**DESCRIPTION OF THE TASK**
The full listing, word for word and free of images, is the expected result.
'''
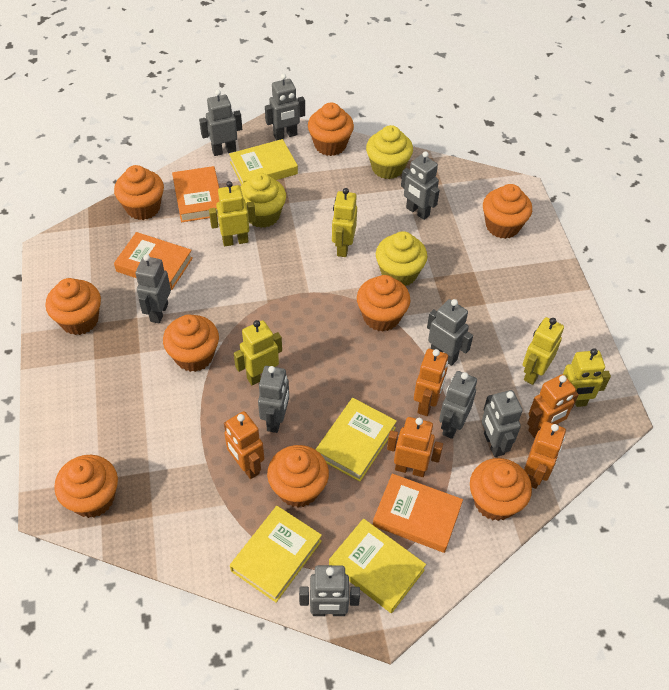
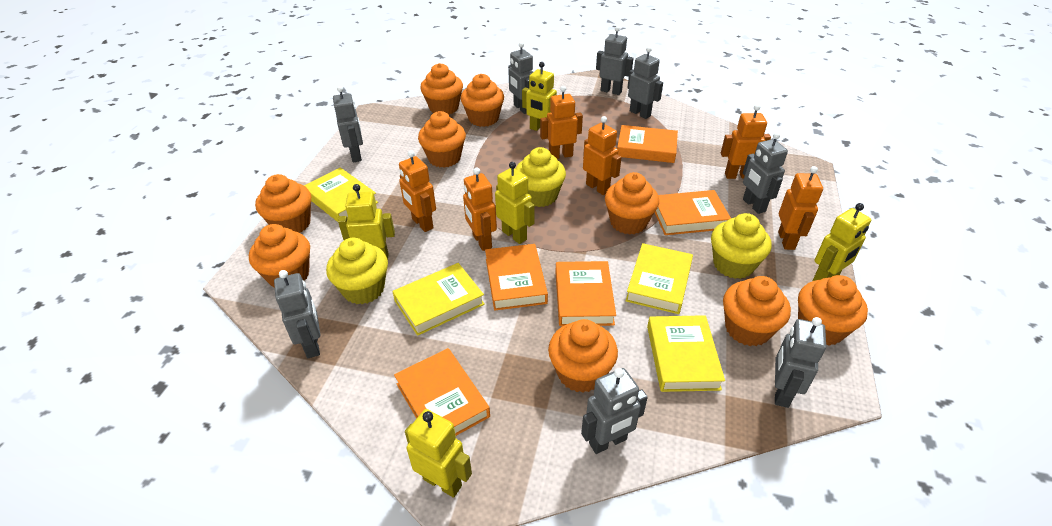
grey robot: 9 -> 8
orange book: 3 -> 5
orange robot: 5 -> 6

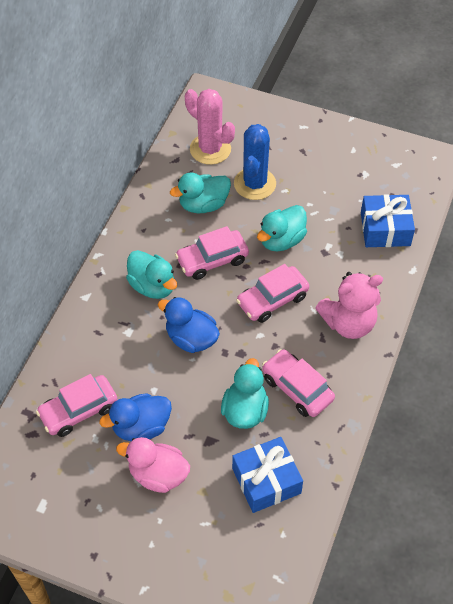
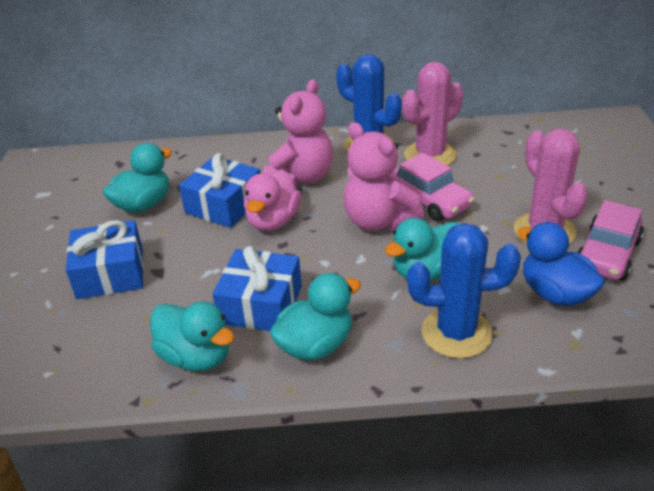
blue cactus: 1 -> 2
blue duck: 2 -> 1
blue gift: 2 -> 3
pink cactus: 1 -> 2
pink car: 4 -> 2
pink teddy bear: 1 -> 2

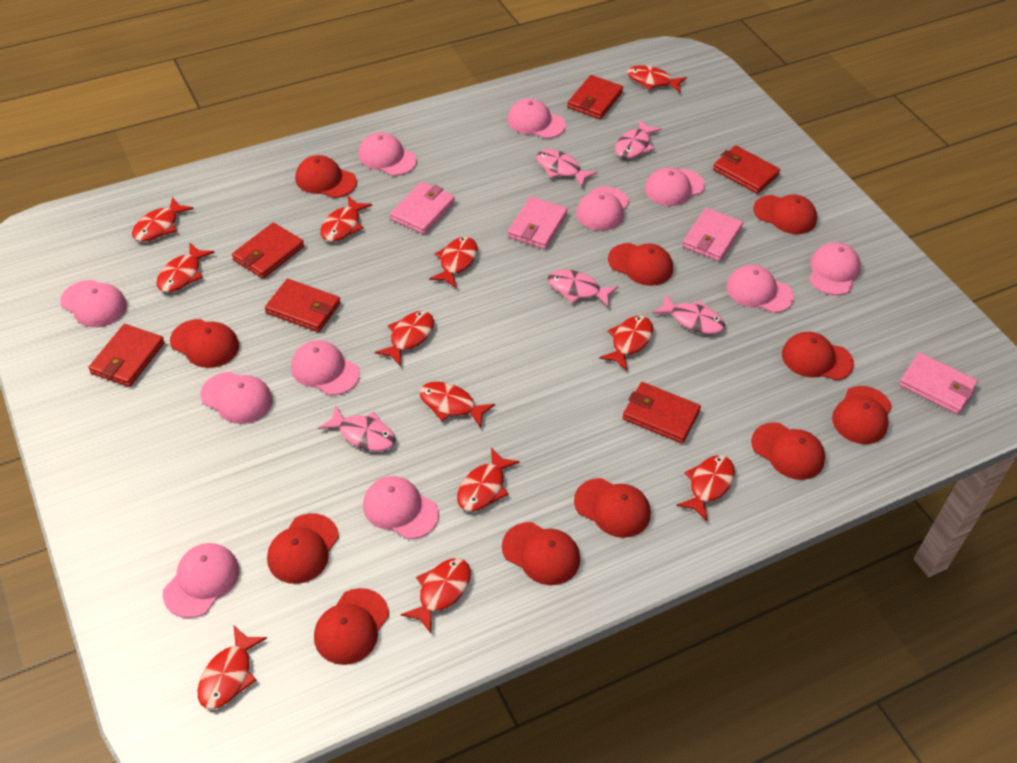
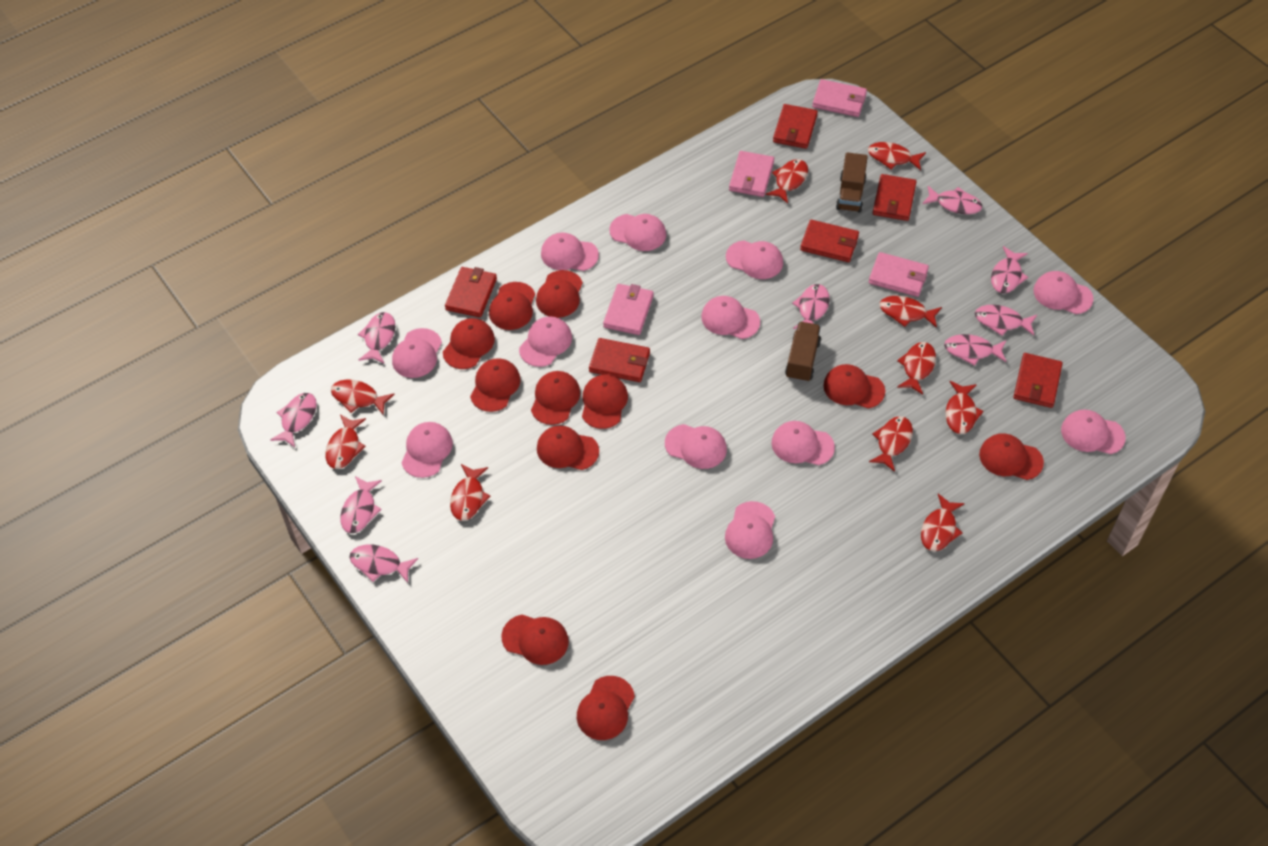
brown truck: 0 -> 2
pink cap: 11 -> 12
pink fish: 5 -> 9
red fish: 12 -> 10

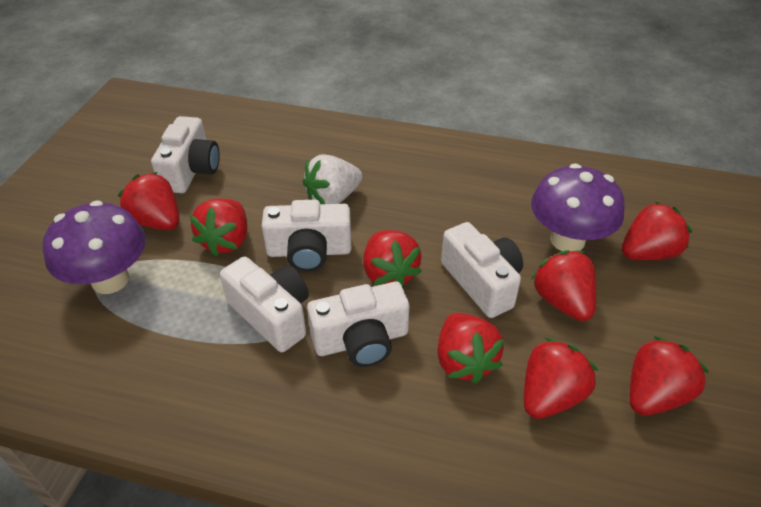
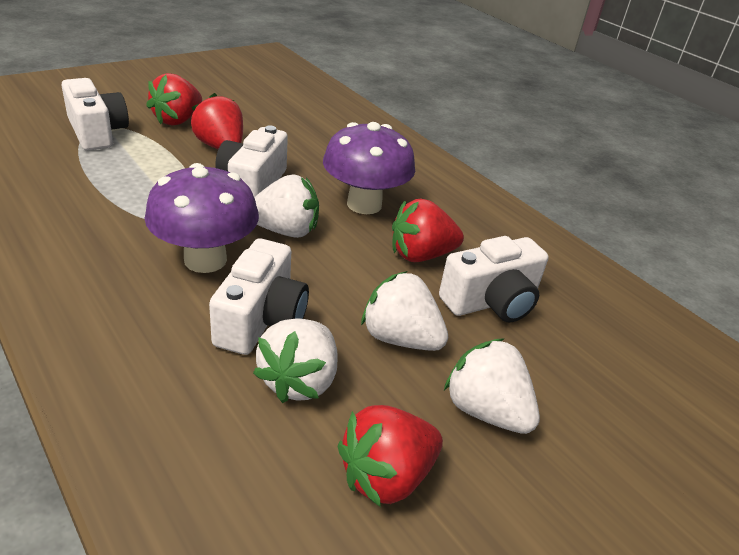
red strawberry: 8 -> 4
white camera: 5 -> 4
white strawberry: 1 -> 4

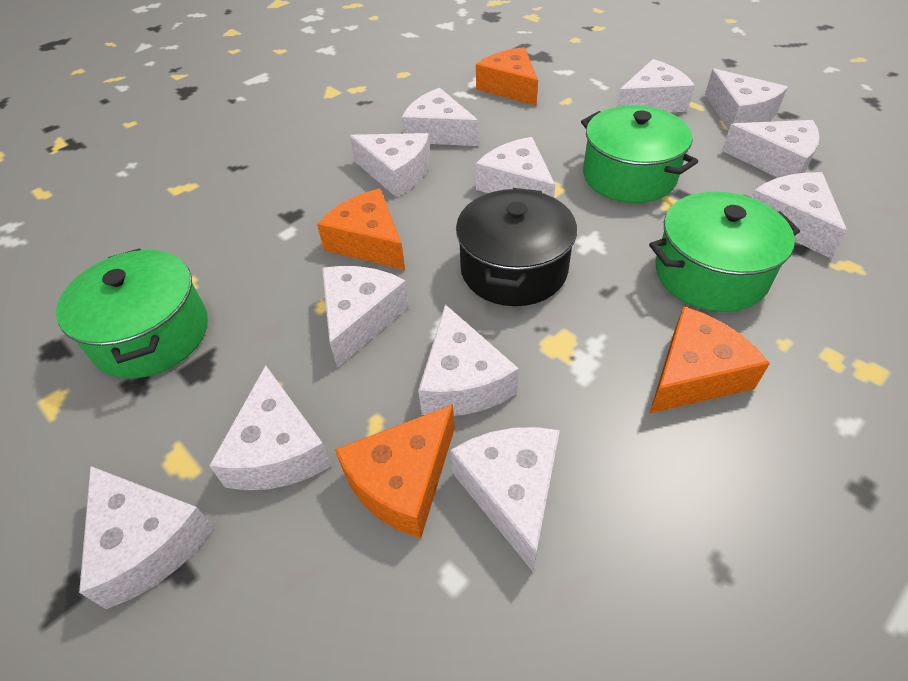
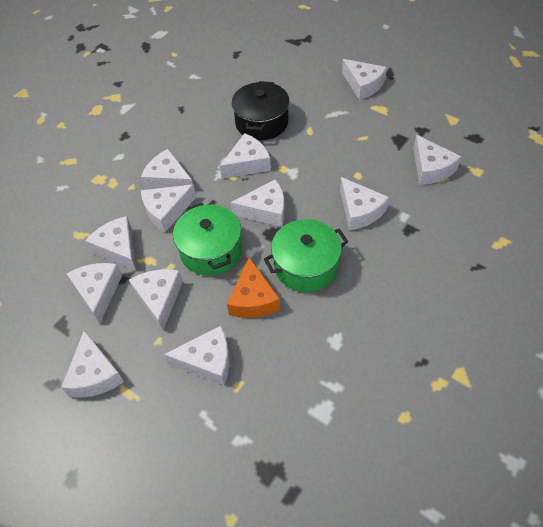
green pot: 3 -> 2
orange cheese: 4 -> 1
'''
**RESULT FOR THIS TASK**
grey robot: 9 -> 8
orange book: 3 -> 5
orange robot: 5 -> 6

blue cactus: 1 -> 2
blue duck: 2 -> 1
blue gift: 2 -> 3
pink cactus: 1 -> 2
pink car: 4 -> 2
pink teddy bear: 1 -> 2

brown truck: 0 -> 2
pink cap: 11 -> 12
pink fish: 5 -> 9
red fish: 12 -> 10

red strawberry: 8 -> 4
white camera: 5 -> 4
white strawberry: 1 -> 4

green pot: 3 -> 2
orange cheese: 4 -> 1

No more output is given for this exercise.